** start RECORDS SUPPLIED **

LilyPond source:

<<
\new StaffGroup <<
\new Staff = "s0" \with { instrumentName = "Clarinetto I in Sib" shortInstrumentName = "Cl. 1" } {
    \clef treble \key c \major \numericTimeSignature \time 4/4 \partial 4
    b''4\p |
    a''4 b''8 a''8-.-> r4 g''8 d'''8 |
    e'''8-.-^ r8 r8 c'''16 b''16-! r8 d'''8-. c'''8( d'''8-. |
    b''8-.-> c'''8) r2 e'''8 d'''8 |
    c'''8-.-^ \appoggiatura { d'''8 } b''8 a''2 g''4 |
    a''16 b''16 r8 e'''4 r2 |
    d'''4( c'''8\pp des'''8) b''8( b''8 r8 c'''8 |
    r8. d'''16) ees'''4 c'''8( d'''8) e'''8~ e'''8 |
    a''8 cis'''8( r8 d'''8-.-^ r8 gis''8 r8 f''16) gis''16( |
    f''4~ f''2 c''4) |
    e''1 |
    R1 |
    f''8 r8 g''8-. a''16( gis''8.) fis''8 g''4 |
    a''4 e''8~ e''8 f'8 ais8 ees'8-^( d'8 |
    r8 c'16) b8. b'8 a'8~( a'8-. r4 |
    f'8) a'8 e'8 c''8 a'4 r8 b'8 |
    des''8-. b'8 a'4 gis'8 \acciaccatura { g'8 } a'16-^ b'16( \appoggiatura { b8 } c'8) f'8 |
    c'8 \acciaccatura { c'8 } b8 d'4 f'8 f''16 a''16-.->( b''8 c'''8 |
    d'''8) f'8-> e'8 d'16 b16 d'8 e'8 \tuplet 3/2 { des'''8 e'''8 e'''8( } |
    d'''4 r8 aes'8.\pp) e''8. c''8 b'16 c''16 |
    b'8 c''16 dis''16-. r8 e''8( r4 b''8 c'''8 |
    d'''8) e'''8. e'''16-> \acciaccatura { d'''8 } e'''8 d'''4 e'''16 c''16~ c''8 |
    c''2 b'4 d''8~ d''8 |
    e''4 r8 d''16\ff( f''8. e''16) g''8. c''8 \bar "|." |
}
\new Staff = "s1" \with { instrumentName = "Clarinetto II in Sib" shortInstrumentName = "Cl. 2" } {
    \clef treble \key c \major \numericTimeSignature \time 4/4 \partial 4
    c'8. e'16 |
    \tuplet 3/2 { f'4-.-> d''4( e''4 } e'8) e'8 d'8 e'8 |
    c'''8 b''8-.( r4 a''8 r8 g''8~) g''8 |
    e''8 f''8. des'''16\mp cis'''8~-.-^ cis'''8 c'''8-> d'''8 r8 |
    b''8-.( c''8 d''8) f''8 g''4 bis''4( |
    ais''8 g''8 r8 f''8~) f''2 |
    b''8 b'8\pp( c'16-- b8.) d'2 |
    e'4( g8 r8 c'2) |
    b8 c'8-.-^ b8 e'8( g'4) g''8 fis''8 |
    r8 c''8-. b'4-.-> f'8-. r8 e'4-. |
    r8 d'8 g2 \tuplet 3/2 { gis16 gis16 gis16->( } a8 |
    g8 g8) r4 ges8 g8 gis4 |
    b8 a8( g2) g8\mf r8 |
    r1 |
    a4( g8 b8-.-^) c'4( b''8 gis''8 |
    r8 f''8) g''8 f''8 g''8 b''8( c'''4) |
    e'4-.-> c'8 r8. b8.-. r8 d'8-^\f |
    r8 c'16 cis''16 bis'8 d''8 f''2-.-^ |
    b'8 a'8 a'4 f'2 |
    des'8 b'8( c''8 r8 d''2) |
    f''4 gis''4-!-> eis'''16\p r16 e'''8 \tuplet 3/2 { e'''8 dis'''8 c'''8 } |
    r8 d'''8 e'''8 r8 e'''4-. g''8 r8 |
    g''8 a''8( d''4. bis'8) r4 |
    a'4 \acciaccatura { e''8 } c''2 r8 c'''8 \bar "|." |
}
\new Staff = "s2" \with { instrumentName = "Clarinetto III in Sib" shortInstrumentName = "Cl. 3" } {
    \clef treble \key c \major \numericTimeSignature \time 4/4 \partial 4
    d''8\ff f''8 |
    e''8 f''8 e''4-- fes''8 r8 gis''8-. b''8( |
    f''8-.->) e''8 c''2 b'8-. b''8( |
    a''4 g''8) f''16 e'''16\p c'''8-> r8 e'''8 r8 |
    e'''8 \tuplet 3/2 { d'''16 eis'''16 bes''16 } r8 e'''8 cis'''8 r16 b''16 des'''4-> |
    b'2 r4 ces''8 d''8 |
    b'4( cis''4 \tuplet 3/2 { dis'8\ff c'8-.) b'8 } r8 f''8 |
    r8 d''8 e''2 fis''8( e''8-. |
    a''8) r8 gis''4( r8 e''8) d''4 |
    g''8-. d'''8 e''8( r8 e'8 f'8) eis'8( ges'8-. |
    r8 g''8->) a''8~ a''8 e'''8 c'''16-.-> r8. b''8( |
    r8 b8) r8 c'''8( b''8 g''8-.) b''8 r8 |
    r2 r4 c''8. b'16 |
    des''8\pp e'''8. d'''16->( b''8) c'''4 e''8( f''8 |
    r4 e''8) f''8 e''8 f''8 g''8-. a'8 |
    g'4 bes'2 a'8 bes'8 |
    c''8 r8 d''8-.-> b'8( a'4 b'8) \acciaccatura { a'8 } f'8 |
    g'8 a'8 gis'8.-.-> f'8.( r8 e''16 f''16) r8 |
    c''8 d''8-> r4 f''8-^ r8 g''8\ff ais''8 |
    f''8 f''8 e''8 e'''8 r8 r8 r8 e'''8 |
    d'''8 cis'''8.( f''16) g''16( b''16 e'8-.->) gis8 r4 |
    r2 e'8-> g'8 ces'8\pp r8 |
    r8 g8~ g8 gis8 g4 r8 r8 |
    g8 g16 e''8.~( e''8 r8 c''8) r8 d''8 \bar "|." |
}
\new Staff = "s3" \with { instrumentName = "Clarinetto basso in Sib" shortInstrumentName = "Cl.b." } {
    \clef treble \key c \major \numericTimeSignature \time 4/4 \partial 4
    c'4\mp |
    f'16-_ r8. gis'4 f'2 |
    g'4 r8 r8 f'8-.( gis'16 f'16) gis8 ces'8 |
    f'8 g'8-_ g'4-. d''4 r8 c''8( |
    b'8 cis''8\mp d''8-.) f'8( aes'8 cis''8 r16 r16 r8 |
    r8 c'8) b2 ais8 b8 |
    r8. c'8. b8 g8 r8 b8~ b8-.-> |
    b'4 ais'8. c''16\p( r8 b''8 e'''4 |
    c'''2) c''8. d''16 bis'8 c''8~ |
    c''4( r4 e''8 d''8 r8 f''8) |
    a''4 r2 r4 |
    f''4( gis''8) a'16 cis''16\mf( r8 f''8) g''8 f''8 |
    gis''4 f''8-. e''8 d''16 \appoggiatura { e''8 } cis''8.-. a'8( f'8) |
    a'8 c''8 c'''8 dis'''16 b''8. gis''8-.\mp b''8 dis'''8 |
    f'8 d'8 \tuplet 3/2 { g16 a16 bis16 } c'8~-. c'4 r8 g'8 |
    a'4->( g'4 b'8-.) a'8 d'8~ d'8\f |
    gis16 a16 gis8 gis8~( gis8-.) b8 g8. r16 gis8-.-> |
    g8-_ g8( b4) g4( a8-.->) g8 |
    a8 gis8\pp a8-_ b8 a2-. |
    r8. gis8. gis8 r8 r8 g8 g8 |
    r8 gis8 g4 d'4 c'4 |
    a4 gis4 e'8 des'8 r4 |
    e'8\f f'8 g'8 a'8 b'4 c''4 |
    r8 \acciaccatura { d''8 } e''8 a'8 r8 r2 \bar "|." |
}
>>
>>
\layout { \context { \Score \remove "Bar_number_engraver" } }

** end RECORDS SUPPLIED **

- _GOAL_
How many lines of the data contain the string "Clarinetto"? Case counts. Reply with the number alone.

- _RESULT OF THIS TASK_
4